▸ **Exercise brief**:
Omit the pictures, but give back every entry below exactly as written.

Difference listings:
+ + +

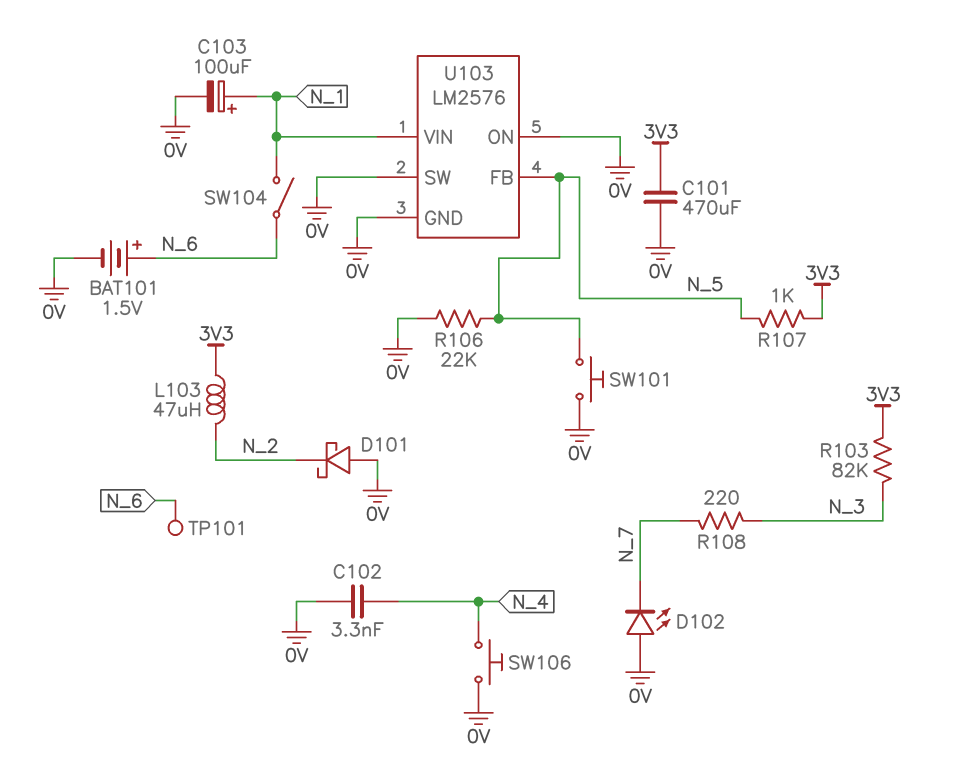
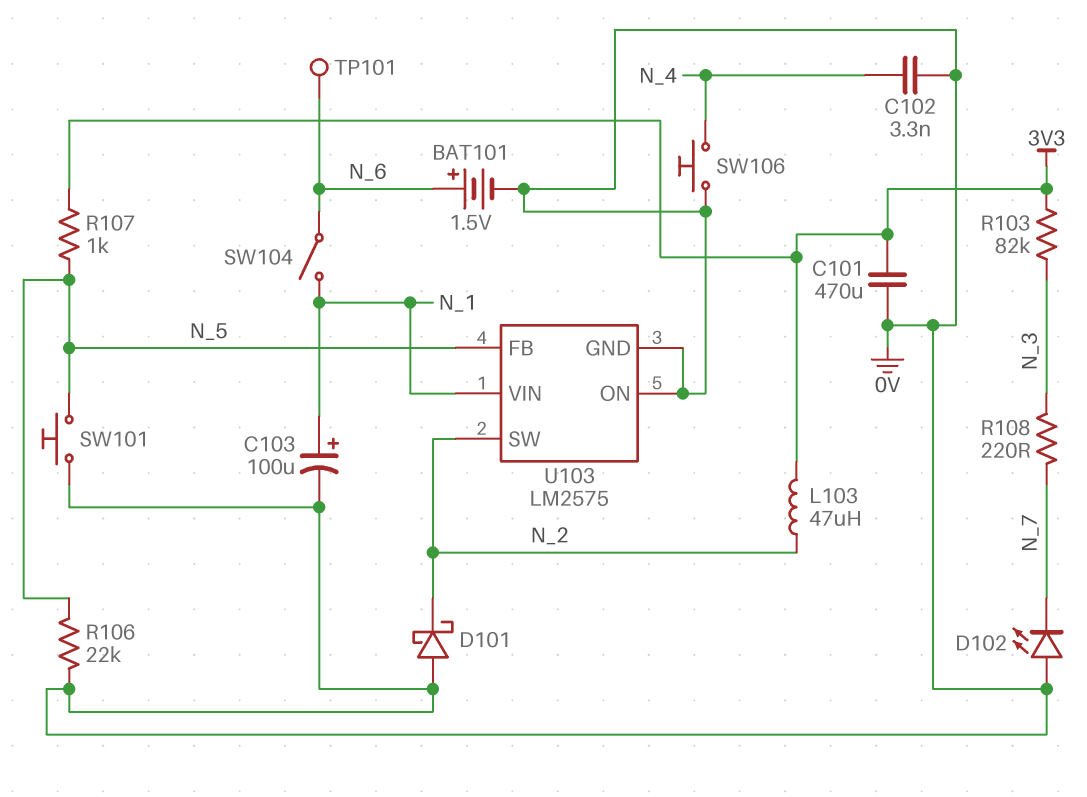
U103: LM2576 -> LM2575
U103 pin SW: 0V -> N_2

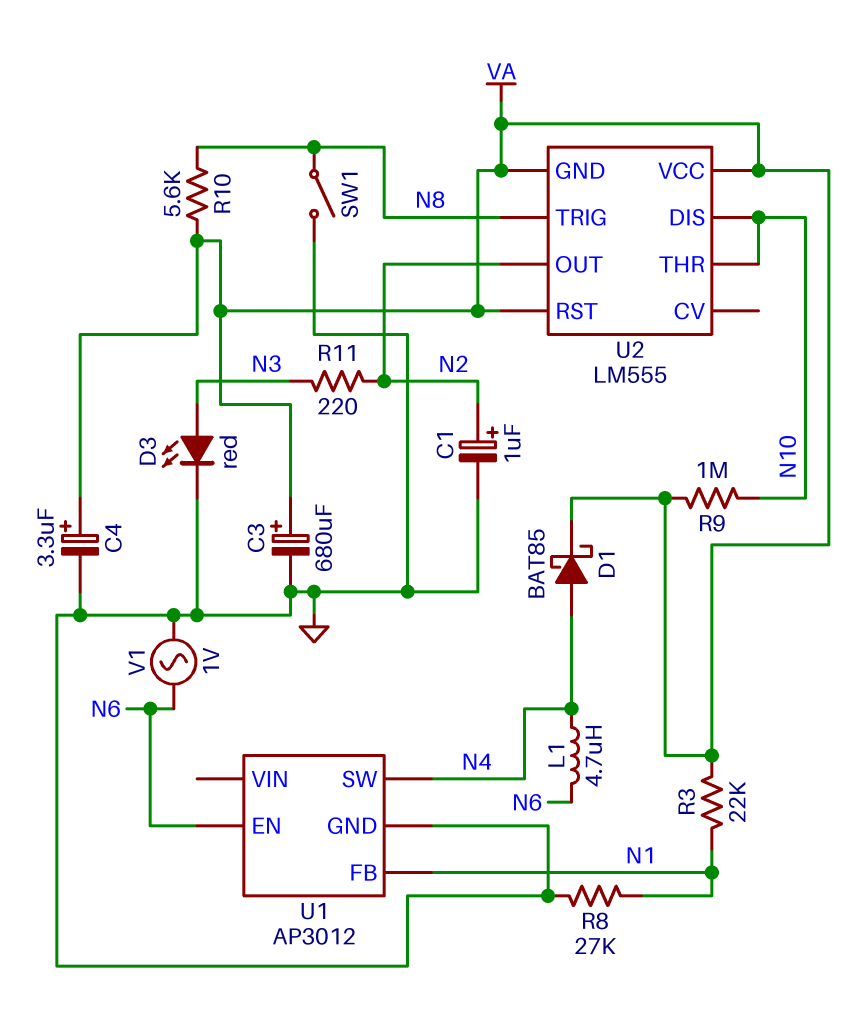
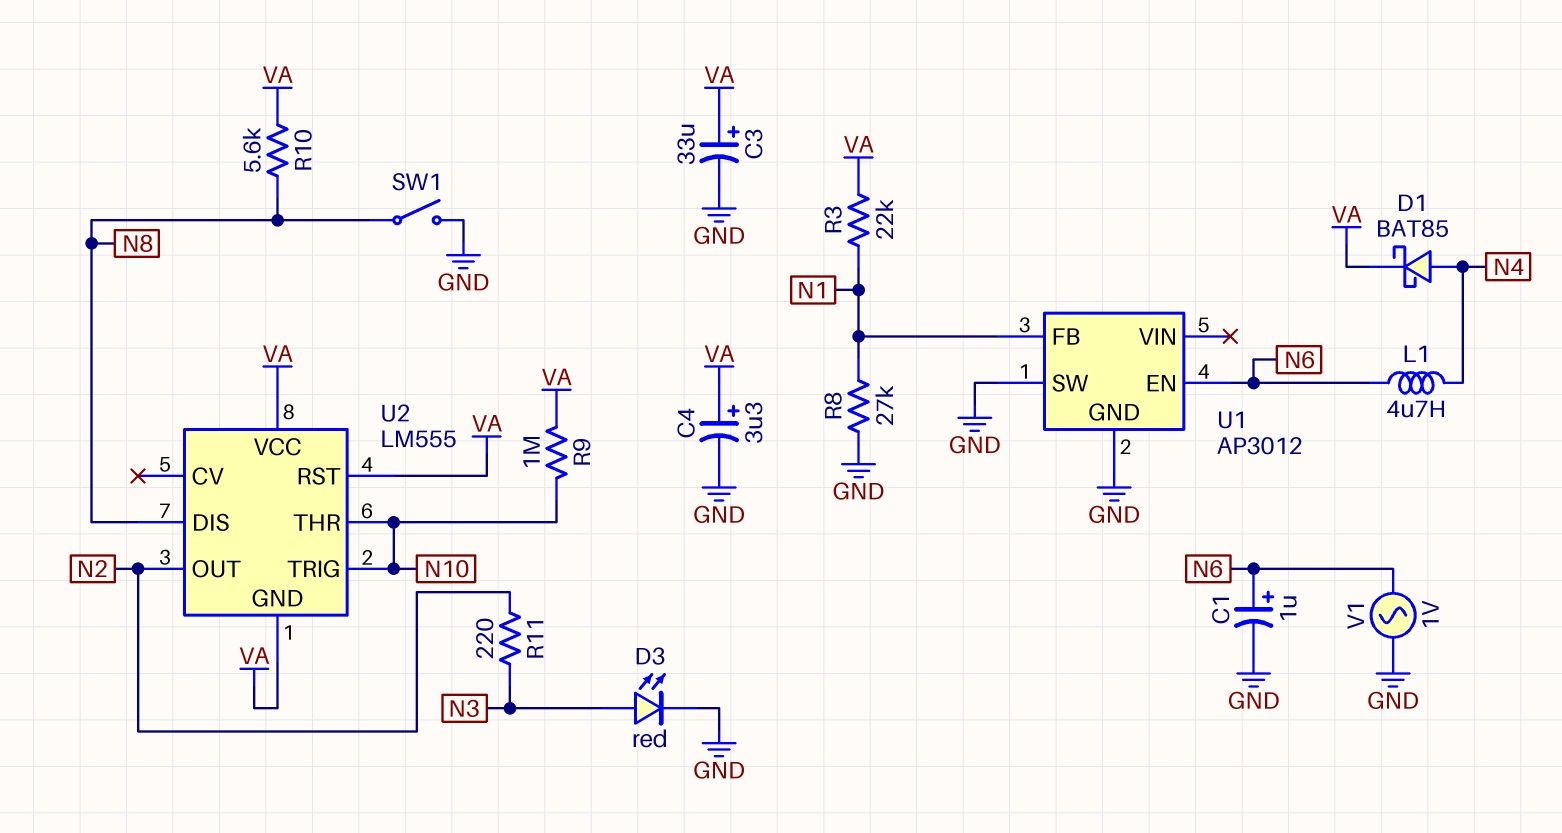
C1: 1uF (plus N2, minus GND) -> 1uF (plus N6, minus GND)
C3: 680uF (plus VA, minus GND) -> 33uF (plus VA, minus GND)
U1 pin SW: N4 -> GND
U2 pin DIS: N10 -> N8
U2 pin TRIG: N8 -> N10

+ + +

▸ **Solved problem**:
U103: LM2576 -> LM2575
U103 pin SW: 0V -> N_2

C1: 1uF (plus N2, minus GND) -> 1uF (plus N6, minus GND)
C3: 680uF (plus VA, minus GND) -> 33uF (plus VA, minus GND)
U1 pin SW: N4 -> GND
U2 pin DIS: N10 -> N8
U2 pin TRIG: N8 -> N10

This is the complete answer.